-------- Data records

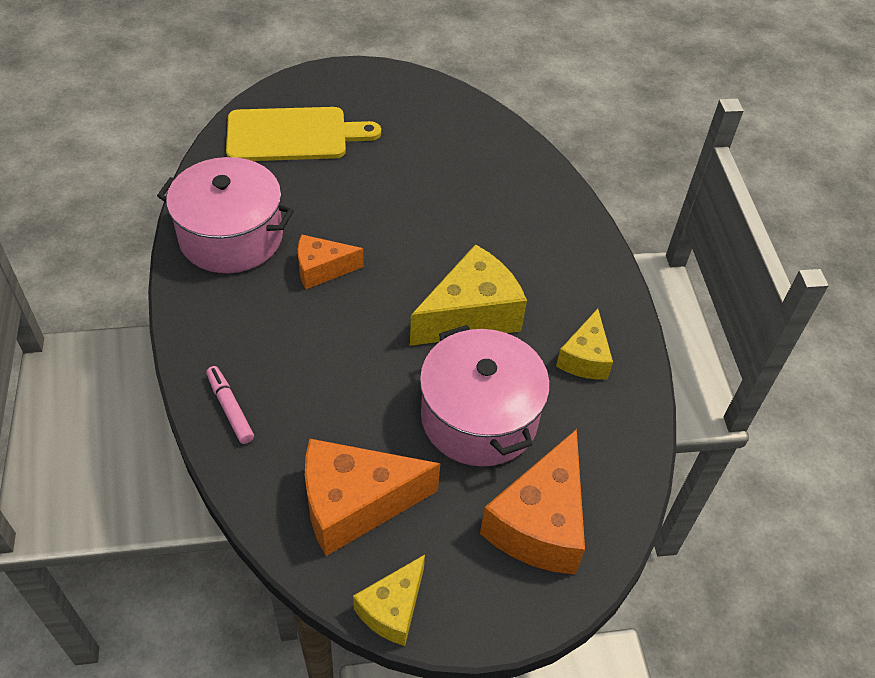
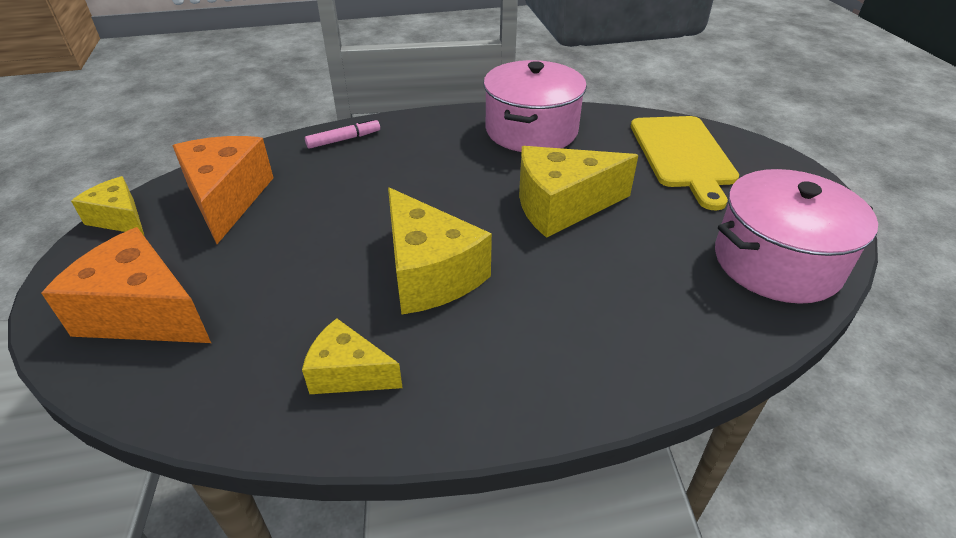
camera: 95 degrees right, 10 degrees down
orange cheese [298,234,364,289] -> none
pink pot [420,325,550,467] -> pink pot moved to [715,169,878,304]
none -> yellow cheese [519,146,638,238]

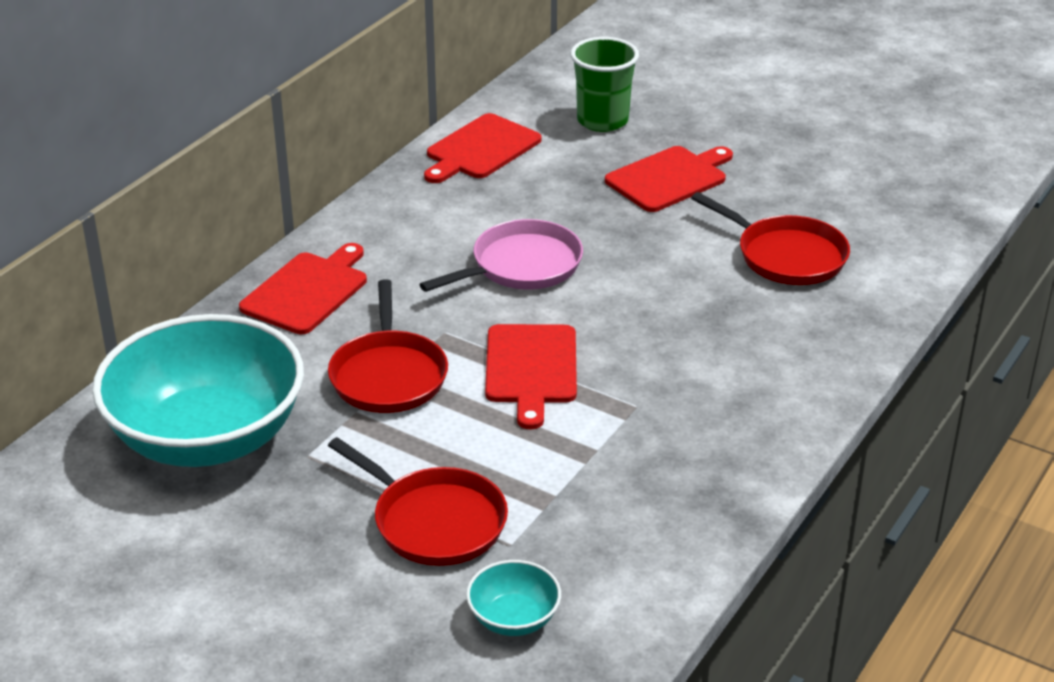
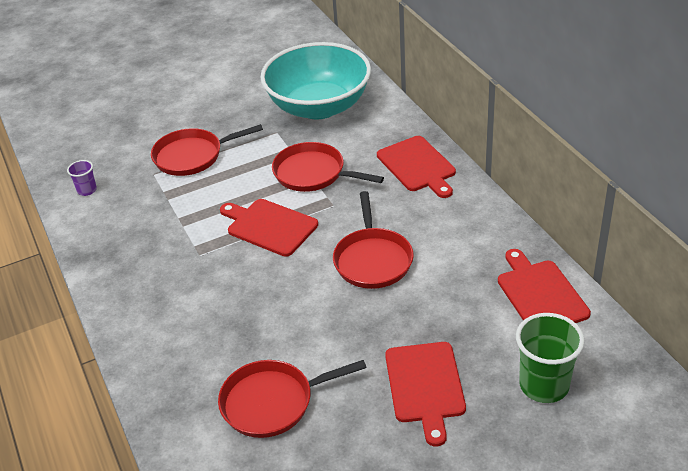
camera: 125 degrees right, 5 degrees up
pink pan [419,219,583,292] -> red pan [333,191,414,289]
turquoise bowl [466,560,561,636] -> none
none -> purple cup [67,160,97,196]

----------------
-------- Data records

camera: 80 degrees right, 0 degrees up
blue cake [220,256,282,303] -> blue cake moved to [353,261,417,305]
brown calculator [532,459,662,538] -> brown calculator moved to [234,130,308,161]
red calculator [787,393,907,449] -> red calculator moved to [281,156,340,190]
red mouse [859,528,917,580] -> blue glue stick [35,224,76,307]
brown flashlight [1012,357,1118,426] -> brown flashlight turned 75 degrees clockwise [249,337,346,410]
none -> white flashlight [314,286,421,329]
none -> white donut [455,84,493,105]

----------------

Action item:
What lines of the data include the word "pink"? Copy each of them.

Completed task:
pink pot [420,325,550,467] -> pink pot moved to [715,169,878,304]
pink pan [419,219,583,292] -> red pan [333,191,414,289]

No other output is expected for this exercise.